Collected data:
#####

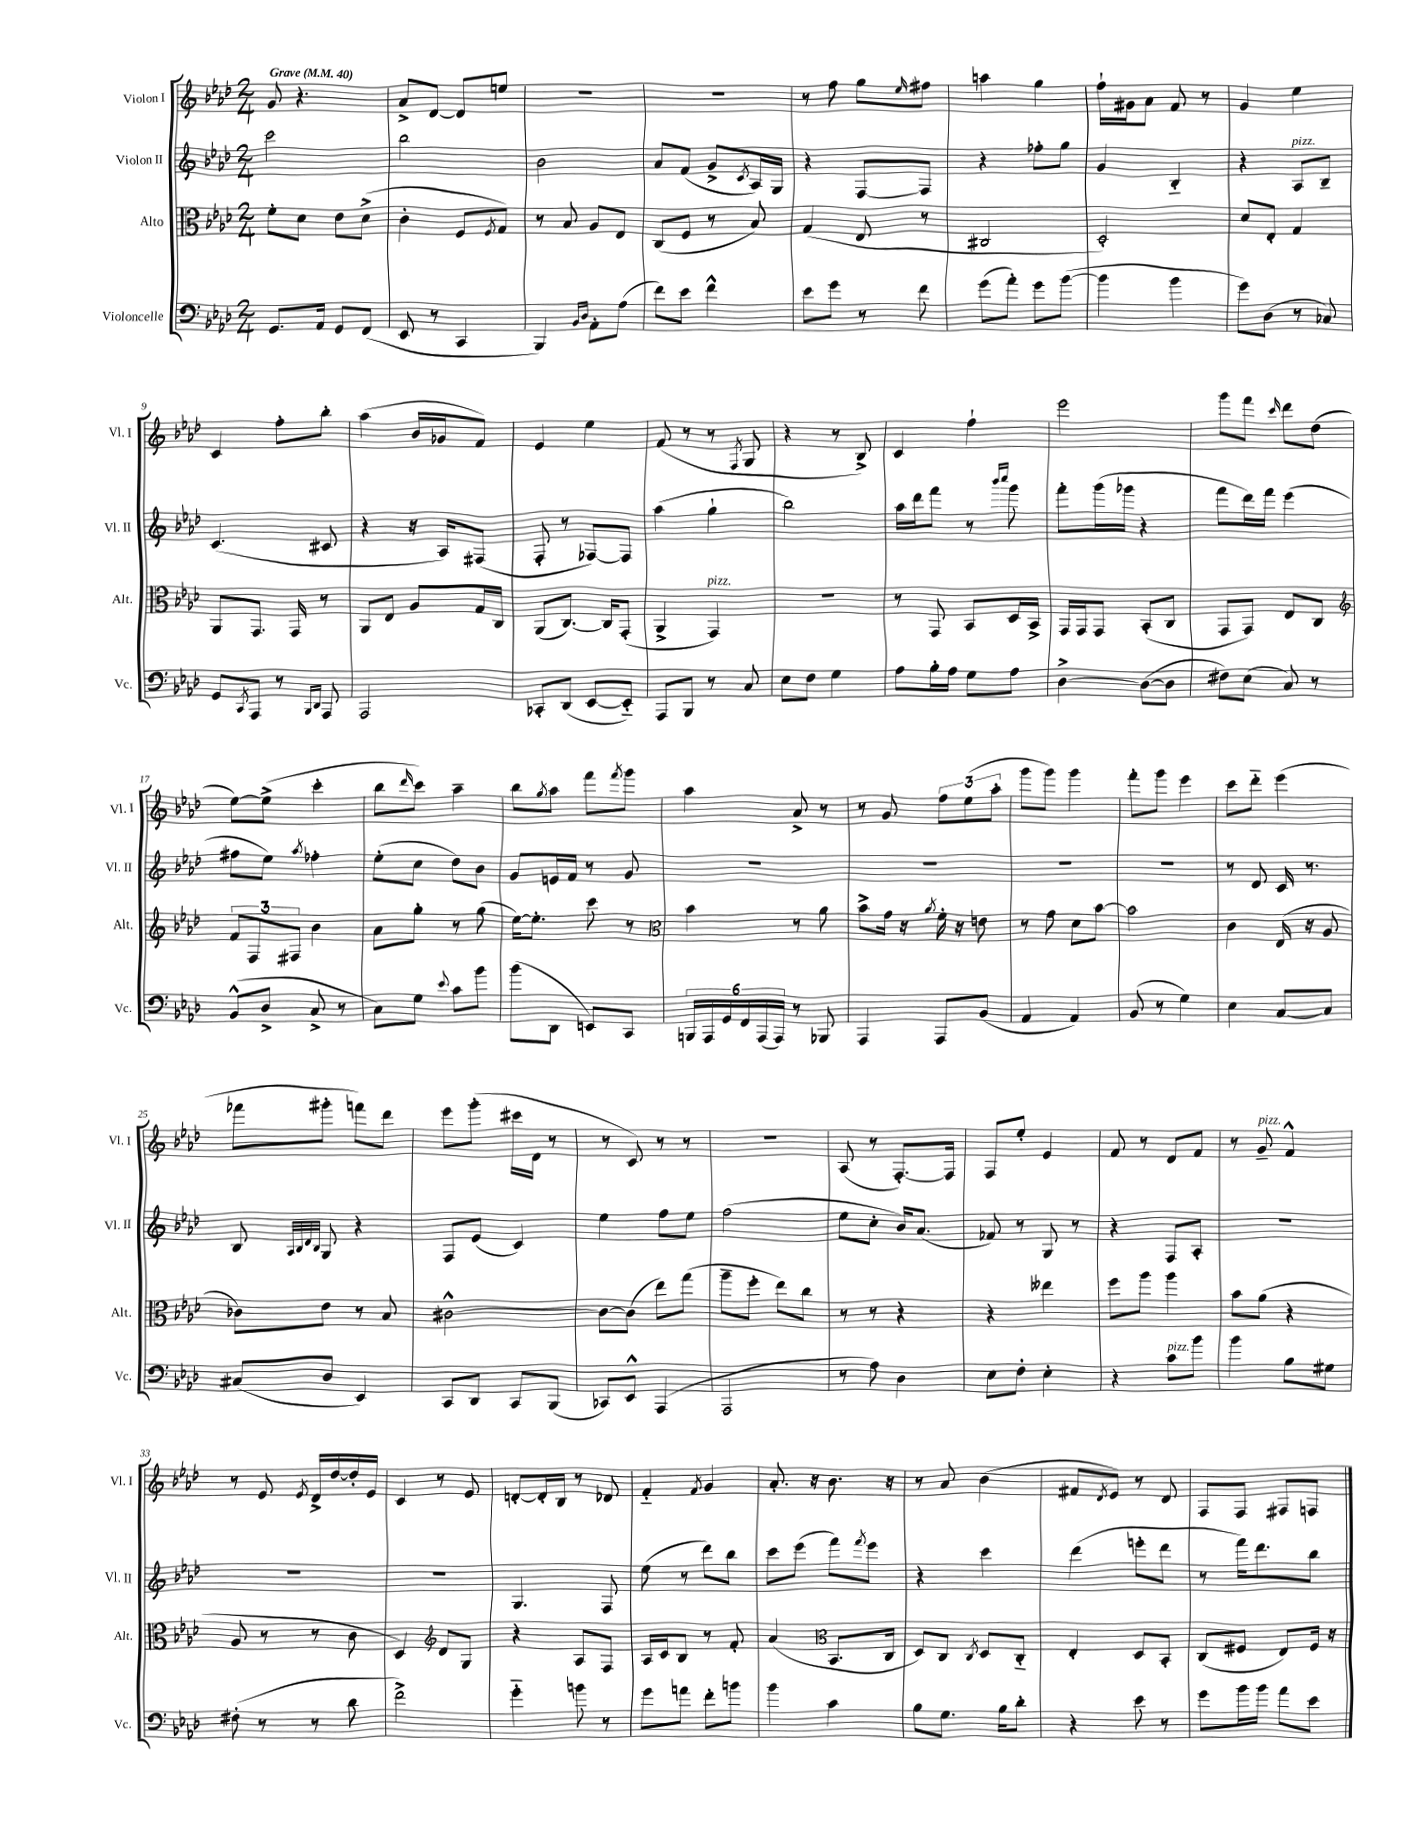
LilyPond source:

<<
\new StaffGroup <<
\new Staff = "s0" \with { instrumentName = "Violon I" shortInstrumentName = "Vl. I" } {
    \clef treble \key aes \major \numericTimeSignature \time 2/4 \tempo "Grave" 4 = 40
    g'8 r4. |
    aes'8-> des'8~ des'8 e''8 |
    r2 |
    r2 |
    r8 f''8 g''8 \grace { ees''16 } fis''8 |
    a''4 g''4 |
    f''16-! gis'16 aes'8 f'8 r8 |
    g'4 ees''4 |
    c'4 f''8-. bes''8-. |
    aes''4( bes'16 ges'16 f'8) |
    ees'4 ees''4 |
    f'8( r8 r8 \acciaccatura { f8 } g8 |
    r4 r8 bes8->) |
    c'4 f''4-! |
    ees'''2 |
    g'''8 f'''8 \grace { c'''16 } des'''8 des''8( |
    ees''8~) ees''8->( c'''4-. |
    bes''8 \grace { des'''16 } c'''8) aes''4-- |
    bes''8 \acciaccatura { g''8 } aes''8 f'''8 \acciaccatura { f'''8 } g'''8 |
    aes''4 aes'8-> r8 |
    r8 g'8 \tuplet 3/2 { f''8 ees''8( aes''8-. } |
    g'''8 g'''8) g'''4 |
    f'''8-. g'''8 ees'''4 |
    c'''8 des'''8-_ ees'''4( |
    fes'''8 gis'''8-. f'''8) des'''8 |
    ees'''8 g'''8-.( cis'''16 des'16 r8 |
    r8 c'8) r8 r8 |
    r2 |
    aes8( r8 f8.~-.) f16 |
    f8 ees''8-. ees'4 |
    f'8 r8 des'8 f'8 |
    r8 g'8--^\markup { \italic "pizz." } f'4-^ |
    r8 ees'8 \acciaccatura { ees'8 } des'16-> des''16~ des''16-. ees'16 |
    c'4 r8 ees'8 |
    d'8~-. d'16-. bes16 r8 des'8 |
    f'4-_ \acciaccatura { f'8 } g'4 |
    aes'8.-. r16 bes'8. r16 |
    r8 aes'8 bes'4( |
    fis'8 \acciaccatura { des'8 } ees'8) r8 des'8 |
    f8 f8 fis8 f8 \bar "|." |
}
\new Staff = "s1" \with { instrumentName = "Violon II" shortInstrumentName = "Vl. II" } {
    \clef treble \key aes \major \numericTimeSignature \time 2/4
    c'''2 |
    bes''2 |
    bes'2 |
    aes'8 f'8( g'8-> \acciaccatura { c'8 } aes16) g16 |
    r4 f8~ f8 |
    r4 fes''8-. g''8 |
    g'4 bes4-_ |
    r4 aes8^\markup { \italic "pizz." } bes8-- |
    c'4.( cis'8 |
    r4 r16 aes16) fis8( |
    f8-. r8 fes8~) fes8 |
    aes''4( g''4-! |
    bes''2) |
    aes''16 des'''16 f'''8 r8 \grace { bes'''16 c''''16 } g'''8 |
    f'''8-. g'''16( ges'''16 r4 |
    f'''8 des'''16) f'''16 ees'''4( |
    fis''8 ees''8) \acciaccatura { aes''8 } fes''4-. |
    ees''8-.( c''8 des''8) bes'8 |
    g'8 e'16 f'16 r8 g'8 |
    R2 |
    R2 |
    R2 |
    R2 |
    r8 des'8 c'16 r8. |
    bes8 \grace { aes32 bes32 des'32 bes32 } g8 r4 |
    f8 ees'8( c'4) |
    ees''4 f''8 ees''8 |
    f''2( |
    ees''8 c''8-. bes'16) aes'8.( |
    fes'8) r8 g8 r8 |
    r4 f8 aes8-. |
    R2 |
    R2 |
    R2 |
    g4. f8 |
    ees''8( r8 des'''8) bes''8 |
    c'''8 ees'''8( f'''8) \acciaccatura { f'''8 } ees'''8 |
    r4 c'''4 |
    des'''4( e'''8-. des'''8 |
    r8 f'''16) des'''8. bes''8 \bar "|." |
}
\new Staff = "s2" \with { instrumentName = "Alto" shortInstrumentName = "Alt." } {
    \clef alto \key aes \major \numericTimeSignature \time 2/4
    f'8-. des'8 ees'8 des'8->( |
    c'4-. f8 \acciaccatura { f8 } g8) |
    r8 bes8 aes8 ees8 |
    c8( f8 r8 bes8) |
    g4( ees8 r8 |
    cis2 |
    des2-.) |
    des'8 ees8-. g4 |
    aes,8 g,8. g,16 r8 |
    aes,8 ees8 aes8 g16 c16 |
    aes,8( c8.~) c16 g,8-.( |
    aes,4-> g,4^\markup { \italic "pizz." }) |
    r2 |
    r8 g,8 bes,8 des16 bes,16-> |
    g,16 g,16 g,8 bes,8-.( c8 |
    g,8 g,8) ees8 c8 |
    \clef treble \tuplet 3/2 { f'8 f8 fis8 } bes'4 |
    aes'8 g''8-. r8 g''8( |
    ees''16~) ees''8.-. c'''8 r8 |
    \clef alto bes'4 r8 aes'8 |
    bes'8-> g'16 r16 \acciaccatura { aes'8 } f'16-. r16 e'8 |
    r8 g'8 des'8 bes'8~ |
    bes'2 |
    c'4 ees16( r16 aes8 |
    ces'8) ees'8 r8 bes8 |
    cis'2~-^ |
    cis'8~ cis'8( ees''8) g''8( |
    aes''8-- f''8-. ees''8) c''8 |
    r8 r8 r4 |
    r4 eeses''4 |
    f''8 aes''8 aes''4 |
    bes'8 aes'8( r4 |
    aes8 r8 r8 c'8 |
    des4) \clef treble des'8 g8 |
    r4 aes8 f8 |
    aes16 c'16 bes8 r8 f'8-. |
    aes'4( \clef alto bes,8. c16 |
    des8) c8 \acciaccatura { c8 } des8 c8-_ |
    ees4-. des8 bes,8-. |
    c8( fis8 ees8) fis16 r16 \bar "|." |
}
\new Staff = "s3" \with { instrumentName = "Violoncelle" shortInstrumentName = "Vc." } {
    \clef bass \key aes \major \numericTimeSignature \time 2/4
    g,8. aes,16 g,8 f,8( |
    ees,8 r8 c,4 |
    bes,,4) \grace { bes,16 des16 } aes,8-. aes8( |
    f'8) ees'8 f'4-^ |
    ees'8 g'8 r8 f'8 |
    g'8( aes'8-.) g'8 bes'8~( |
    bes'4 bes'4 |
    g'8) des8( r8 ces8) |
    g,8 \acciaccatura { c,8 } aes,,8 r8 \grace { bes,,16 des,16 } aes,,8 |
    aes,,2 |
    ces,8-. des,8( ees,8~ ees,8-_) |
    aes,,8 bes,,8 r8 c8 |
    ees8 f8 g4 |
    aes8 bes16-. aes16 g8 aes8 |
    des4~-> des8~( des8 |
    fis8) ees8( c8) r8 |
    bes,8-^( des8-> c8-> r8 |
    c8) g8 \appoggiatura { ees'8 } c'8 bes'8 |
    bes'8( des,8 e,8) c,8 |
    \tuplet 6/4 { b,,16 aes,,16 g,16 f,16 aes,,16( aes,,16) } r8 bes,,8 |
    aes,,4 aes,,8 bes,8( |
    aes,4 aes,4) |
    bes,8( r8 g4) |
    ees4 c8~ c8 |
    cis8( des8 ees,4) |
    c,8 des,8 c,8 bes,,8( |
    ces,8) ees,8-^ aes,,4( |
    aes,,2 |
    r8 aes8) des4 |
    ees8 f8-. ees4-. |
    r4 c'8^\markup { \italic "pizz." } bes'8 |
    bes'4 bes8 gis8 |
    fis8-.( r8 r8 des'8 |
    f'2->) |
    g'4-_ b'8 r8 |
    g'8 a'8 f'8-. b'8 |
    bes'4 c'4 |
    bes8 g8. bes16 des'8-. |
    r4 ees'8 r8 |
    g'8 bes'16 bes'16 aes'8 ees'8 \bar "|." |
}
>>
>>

#####

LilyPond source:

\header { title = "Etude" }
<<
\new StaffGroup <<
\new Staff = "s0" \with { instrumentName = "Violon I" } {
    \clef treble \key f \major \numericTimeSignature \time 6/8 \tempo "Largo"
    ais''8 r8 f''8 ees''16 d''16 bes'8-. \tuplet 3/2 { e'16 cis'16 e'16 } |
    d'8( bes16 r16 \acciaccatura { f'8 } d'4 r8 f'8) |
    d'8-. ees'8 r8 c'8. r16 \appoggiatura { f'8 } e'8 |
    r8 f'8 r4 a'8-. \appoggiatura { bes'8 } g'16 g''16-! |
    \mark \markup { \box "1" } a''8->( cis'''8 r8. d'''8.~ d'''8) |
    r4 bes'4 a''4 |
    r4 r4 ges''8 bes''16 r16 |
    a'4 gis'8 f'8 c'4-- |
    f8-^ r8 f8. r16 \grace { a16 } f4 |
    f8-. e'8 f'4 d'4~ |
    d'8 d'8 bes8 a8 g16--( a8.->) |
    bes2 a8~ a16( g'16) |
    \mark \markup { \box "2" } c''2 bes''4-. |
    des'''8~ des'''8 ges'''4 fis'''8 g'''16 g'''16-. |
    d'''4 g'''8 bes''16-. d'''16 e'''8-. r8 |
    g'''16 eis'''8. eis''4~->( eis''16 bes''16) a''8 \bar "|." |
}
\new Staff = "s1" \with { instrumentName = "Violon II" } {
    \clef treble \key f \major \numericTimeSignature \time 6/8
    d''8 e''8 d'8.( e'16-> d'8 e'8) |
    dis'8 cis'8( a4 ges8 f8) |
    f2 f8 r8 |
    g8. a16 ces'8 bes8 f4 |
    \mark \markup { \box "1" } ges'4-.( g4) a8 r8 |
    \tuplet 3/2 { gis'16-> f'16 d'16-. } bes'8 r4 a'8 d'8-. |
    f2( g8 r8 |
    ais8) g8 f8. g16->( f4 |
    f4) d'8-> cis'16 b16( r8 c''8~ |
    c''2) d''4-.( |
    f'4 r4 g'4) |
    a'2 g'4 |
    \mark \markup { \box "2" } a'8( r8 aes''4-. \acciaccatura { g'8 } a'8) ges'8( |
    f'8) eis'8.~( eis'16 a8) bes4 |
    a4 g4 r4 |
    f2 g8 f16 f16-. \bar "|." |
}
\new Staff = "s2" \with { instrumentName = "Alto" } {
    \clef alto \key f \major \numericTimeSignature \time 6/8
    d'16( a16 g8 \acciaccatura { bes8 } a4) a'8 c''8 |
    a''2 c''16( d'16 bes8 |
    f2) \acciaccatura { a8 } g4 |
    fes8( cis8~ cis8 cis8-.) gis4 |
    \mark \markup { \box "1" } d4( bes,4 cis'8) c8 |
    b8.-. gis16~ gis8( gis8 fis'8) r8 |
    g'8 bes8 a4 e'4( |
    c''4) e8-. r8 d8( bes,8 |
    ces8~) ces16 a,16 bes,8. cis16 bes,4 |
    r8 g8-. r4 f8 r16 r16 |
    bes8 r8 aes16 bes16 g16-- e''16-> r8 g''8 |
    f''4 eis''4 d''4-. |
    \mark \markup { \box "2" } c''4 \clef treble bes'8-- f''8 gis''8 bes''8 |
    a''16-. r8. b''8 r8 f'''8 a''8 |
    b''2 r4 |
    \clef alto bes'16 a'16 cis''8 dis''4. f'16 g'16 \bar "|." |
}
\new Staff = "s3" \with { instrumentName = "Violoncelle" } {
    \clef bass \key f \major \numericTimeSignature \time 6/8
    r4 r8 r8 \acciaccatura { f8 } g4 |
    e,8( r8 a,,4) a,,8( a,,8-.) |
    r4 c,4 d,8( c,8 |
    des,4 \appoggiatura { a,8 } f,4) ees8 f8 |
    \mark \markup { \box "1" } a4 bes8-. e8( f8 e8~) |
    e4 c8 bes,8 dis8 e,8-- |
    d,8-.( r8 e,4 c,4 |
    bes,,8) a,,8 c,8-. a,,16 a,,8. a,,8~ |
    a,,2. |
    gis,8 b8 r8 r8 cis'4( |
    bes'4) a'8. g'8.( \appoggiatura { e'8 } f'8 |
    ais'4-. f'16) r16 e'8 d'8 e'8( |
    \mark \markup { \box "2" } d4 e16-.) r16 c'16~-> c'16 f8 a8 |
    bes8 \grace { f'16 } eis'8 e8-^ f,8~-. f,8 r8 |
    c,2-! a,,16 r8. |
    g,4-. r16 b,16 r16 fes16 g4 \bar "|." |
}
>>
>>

#####

Set task>
Pick out each line above that contains the word "italic", and copy every one of those lines.

Exercise result>
    r8 g'8--^\markup { \italic "pizz." } f'4-^ |
    r4 aes8^\markup { \italic "pizz." } bes8-- |
    aes,4-> g,4^\markup { \italic "pizz." }) |
    r4 c'8^\markup { \italic "pizz." } bes'8 |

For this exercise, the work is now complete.